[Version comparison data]
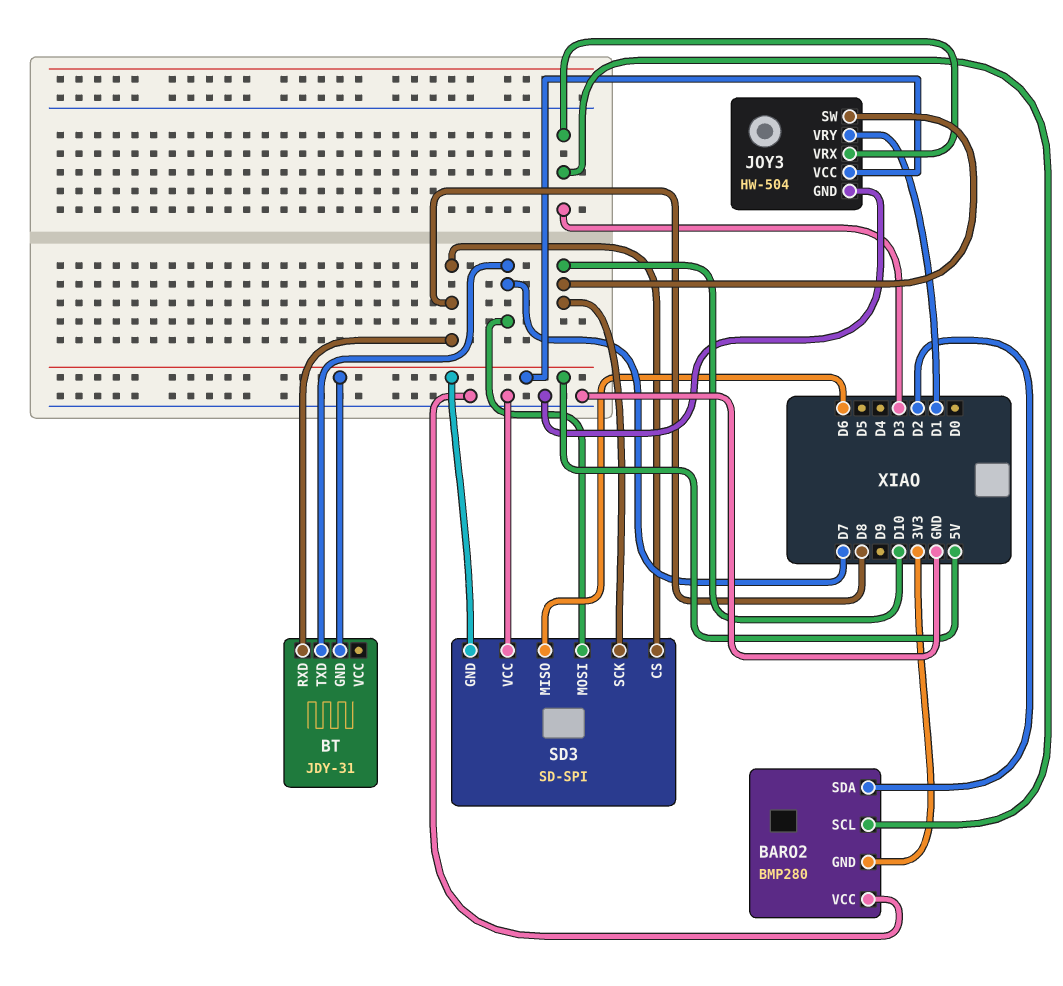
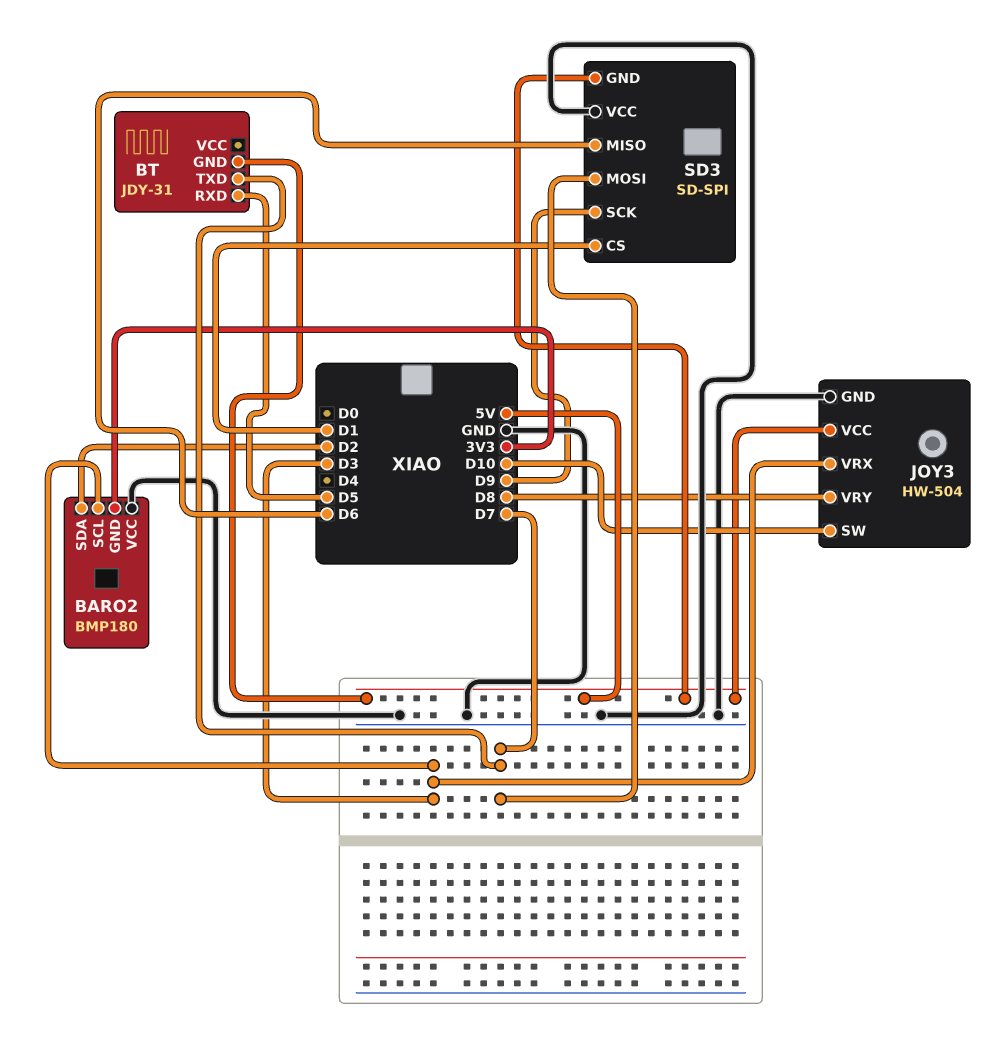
BARO2: BMP280 -> BMP180
BT pin RXD: D8 -> D5
JOY3 pin VRY: D1 -> D8
SD3 pin CS: D8 -> D1
SD3 pin SCK: D10 -> D9

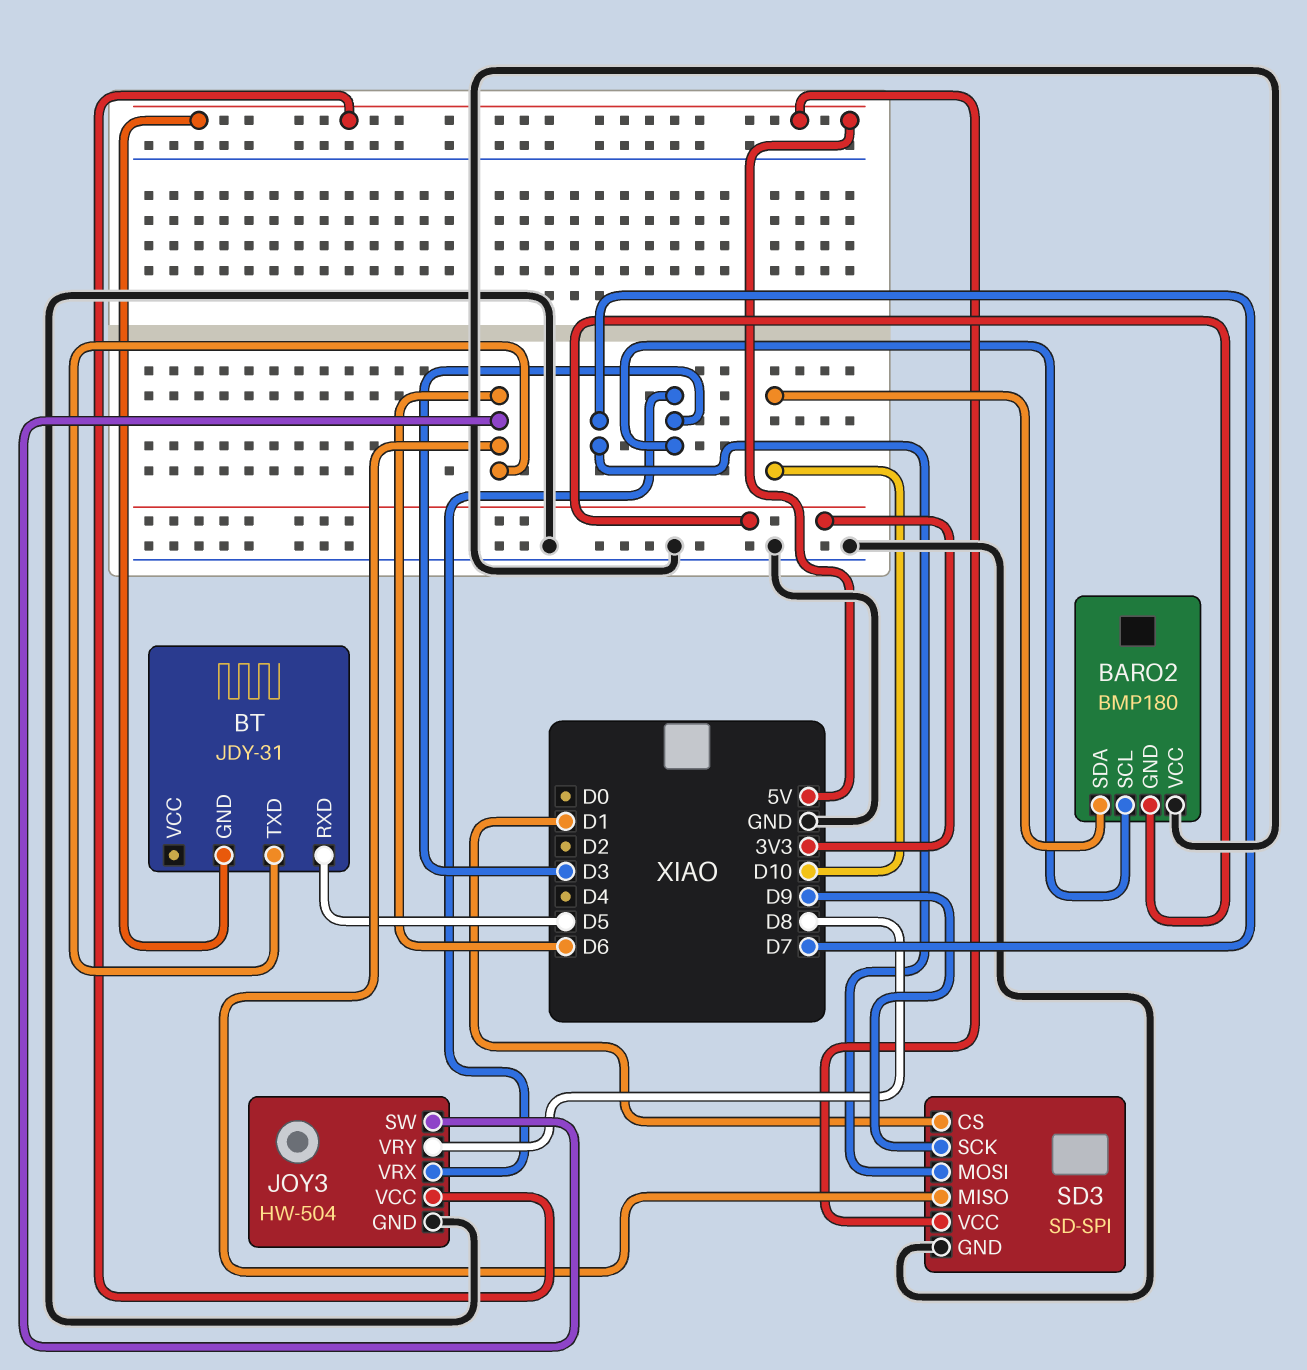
BARO2 pin SDA: D2 -> D10
BT pin TXD: D7 -> D6
JOY3 pin SW: D10 -> D6
SD3 pin GND: 5V -> GND
SD3 pin VCC: GND -> 5V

* How to complete this task *
Set down exactly, and only, the lines from the one containing "JOY3 pin VRY: D1 -> D8" through the last line of the entries. Pictures do not belong in the copy.

* Problem solution *
JOY3 pin VRY: D1 -> D8
SD3 pin CS: D8 -> D1
SD3 pin SCK: D10 -> D9

BARO2 pin SDA: D2 -> D10
BT pin TXD: D7 -> D6
JOY3 pin SW: D10 -> D6
SD3 pin GND: 5V -> GND
SD3 pin VCC: GND -> 5V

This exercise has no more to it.